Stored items
** BEGIN **
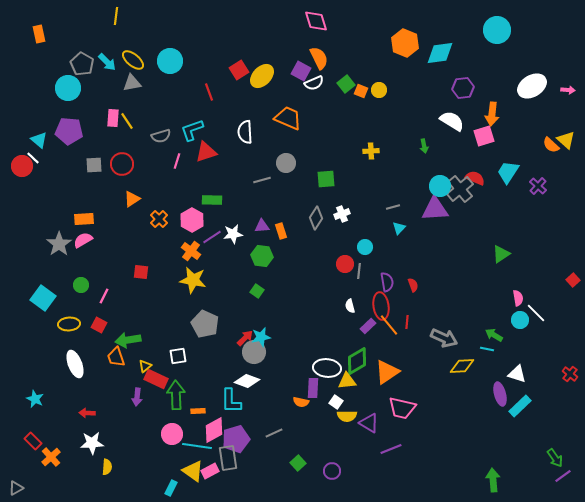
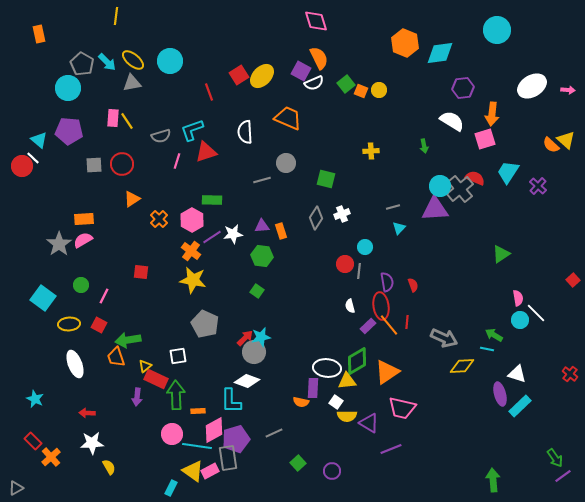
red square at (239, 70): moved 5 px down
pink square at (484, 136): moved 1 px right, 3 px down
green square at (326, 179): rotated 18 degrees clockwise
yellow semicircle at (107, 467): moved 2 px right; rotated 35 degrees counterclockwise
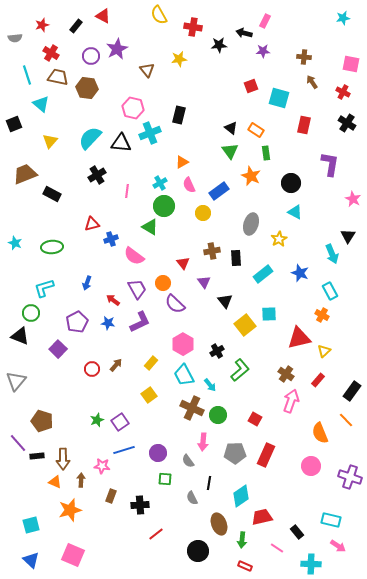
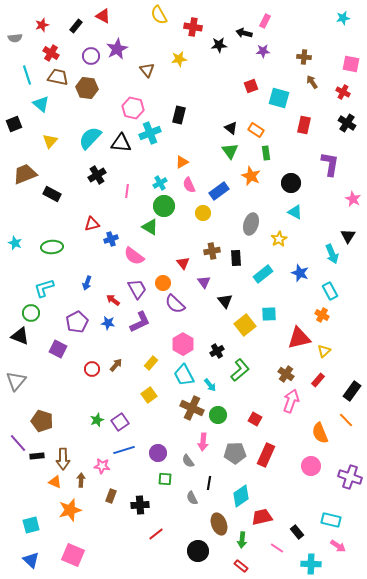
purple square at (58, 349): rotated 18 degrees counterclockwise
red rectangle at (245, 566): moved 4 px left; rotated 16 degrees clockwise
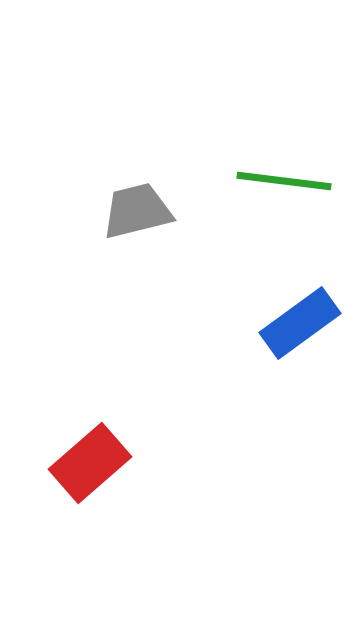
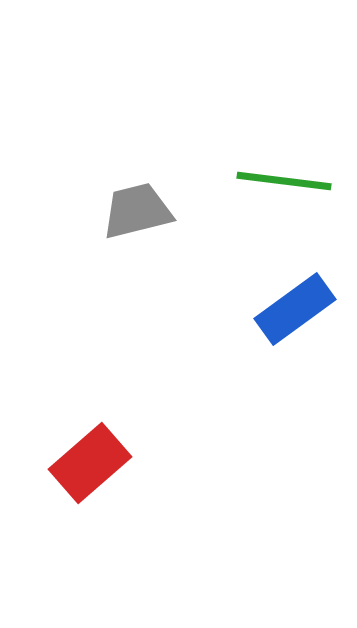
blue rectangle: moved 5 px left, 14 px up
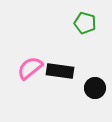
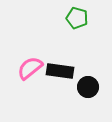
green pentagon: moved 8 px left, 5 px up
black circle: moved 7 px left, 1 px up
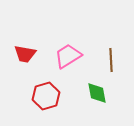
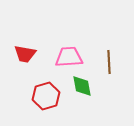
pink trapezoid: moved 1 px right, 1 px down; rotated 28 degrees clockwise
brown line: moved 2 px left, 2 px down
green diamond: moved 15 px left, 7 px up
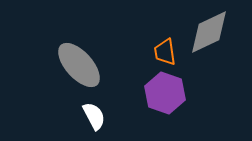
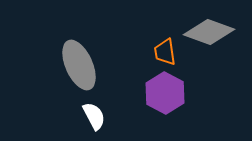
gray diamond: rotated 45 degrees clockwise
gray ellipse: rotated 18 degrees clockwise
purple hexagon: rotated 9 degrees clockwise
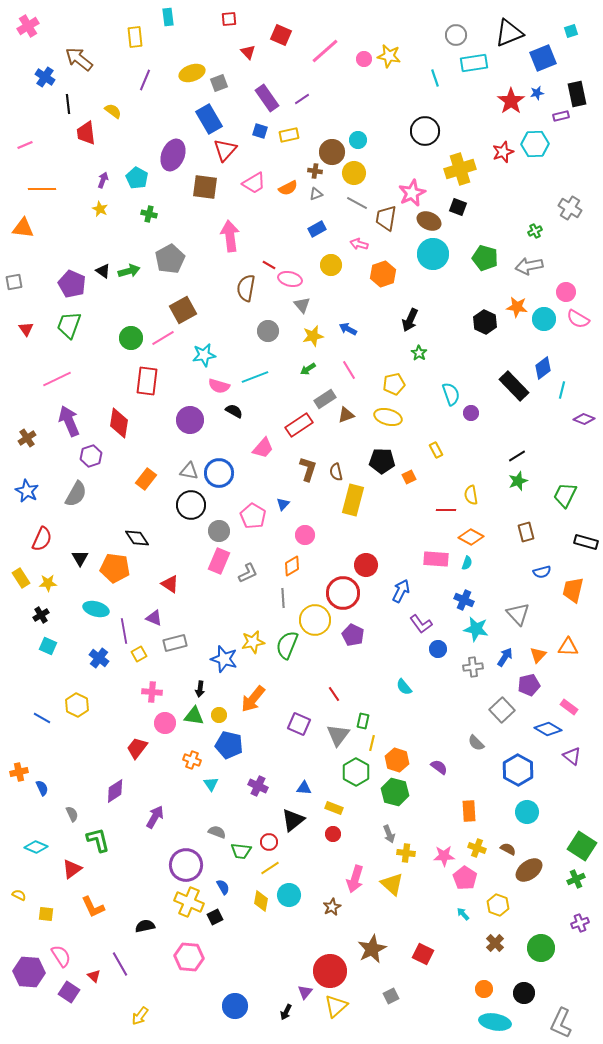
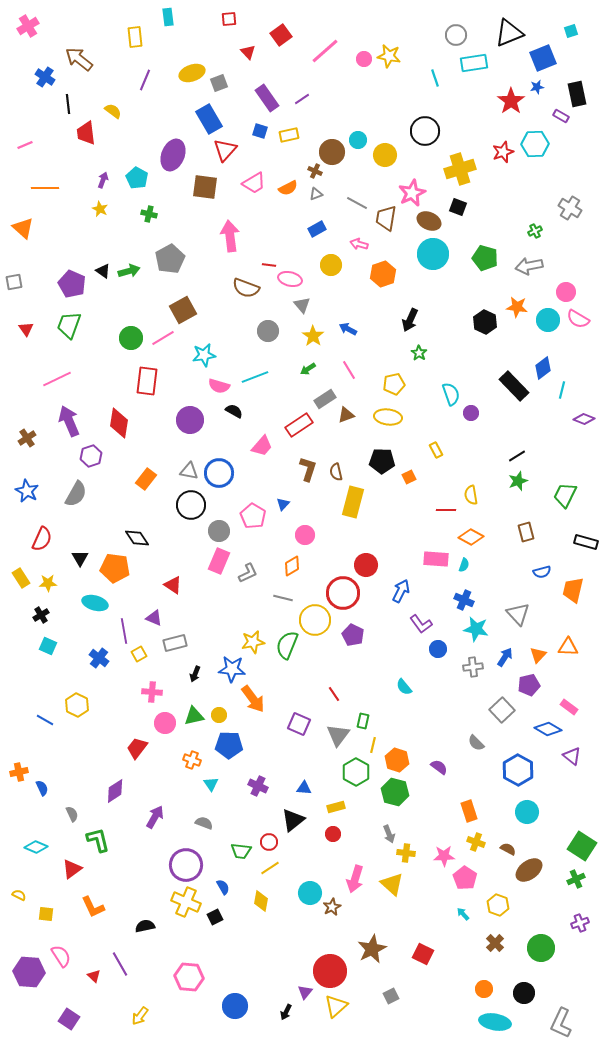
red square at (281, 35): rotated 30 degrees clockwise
** END **
(TASK GOAL) Return everything from the line containing "blue rectangle: moved 5 px left, 14 px up" down to the end of the records, copying each line exactly and leaving out the pictures.

(FINAL ANSWER)
blue rectangle: moved 5 px left, 14 px up
green pentagon: moved 8 px left, 5 px up
black circle: moved 7 px left, 1 px up
pink trapezoid: moved 1 px right, 1 px down; rotated 28 degrees clockwise
brown line: moved 2 px left, 2 px down
green diamond: moved 15 px left, 7 px up
gray diamond: rotated 45 degrees clockwise
gray ellipse: rotated 18 degrees clockwise
purple hexagon: rotated 9 degrees clockwise
red square at (281, 35): rotated 30 degrees clockwise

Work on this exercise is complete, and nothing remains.